What you should do: Go through the entries below and print, exactly, the lines starting at the one with "none -> lime brick E4 level 2" and ending at the one with "none -> pink plate L1 level 1", keeping both ends and no others.

Coordinate-based change listings:
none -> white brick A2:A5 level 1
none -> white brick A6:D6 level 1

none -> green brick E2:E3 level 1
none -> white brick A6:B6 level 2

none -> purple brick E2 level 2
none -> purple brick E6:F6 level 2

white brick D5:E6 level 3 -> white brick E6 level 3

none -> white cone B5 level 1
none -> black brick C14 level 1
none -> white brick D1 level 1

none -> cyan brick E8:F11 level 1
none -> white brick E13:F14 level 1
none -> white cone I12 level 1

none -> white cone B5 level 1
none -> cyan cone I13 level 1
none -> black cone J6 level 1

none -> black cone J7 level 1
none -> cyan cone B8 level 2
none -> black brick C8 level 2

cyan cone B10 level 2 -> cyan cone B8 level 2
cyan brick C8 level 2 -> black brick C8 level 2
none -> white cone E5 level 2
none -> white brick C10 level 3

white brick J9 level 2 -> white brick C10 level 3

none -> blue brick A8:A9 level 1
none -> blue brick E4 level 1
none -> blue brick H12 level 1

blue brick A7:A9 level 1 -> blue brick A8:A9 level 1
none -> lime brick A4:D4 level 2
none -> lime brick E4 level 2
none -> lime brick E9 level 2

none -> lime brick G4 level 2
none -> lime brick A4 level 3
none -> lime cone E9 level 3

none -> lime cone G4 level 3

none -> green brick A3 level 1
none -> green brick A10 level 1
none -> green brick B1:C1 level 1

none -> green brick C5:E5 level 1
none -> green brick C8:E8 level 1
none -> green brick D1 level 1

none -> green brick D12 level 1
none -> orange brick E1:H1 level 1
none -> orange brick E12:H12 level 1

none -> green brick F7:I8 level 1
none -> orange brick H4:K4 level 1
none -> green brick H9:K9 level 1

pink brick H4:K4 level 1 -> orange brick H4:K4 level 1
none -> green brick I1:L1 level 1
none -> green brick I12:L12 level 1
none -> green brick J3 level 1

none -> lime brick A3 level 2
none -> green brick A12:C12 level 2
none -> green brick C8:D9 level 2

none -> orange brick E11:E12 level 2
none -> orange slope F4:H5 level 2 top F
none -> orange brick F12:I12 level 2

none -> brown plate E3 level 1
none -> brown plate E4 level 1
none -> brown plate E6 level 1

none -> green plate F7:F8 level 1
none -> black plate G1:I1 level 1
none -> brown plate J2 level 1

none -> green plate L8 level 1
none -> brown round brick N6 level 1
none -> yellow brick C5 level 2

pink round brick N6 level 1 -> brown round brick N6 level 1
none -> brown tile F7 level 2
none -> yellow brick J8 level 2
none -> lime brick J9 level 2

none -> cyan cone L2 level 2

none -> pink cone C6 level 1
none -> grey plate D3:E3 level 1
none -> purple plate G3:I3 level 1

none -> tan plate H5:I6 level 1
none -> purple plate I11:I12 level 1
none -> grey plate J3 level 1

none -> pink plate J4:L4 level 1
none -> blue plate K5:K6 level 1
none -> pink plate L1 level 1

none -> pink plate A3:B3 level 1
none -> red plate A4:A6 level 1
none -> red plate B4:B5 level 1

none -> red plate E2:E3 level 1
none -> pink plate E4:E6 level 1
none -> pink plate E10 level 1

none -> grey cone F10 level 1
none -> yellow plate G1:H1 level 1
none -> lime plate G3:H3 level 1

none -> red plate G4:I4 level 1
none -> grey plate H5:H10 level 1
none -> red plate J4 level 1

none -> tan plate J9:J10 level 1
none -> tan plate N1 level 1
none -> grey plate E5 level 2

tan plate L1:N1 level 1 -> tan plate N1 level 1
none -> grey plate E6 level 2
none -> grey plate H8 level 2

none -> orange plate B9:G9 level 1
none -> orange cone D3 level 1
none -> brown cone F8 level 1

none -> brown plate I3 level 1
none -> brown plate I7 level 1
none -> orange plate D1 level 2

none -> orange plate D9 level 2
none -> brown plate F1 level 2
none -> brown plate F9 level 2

Expected output:
none -> lime brick E4 level 2
none -> lime brick E9 level 2

none -> lime brick G4 level 2
none -> lime brick A4 level 3
none -> lime cone E9 level 3

none -> lime cone G4 level 3

none -> green brick A3 level 1
none -> green brick A10 level 1
none -> green brick B1:C1 level 1

none -> green brick C5:E5 level 1
none -> green brick C8:E8 level 1
none -> green brick D1 level 1

none -> green brick D12 level 1
none -> orange brick E1:H1 level 1
none -> orange brick E12:H12 level 1

none -> green brick F7:I8 level 1
none -> orange brick H4:K4 level 1
none -> green brick H9:K9 level 1

pink brick H4:K4 level 1 -> orange brick H4:K4 level 1
none -> green brick I1:L1 level 1
none -> green brick I12:L12 level 1
none -> green brick J3 level 1

none -> lime brick A3 level 2
none -> green brick A12:C12 level 2
none -> green brick C8:D9 level 2

none -> orange brick E11:E12 level 2
none -> orange slope F4:H5 level 2 top F
none -> orange brick F12:I12 level 2

none -> brown plate E3 level 1
none -> brown plate E4 level 1
none -> brown plate E6 level 1

none -> green plate F7:F8 level 1
none -> black plate G1:I1 level 1
none -> brown plate J2 level 1

none -> green plate L8 level 1
none -> brown round brick N6 level 1
none -> yellow brick C5 level 2

pink round brick N6 level 1 -> brown round brick N6 level 1
none -> brown tile F7 level 2
none -> yellow brick J8 level 2
none -> lime brick J9 level 2

none -> cyan cone L2 level 2

none -> pink cone C6 level 1
none -> grey plate D3:E3 level 1
none -> purple plate G3:I3 level 1

none -> tan plate H5:I6 level 1
none -> purple plate I11:I12 level 1
none -> grey plate J3 level 1

none -> pink plate J4:L4 level 1
none -> blue plate K5:K6 level 1
none -> pink plate L1 level 1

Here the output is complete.